▶ **Directions for this task**
In the material below, some lines carry "none". Copy each such line.

▶ **Information shown**
....................

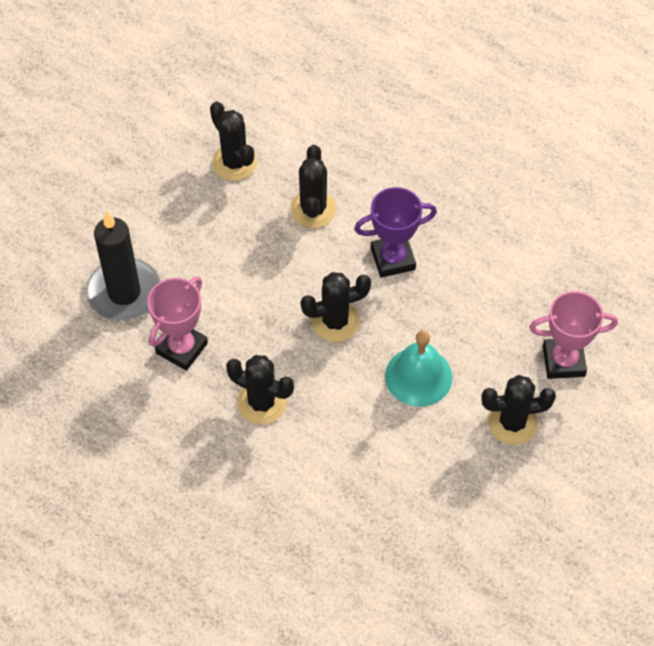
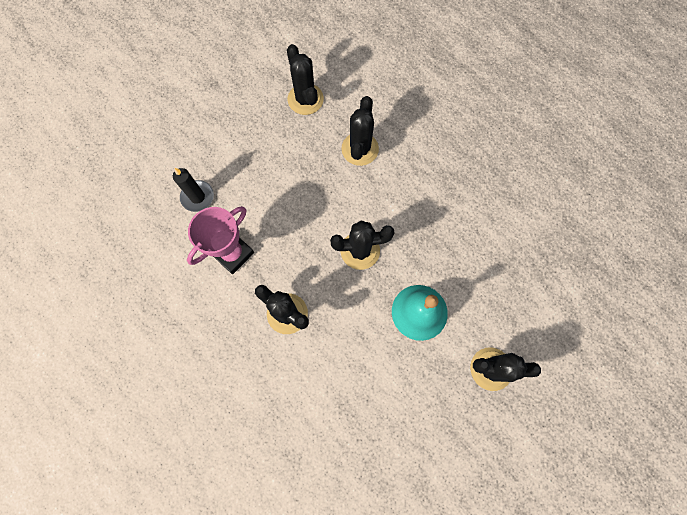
camera: 10 degrees right, 15 degrees up
(124, 292) = (197, 197): black candle -> black candle, size x0.57
(393, 259) = (416, 202): purple trophy -> none
(563, 361) = (542, 319): pink trophy -> none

....................

▶ **Result for this exercise**
(393, 259) = (416, 202): purple trophy -> none
(563, 361) = (542, 319): pink trophy -> none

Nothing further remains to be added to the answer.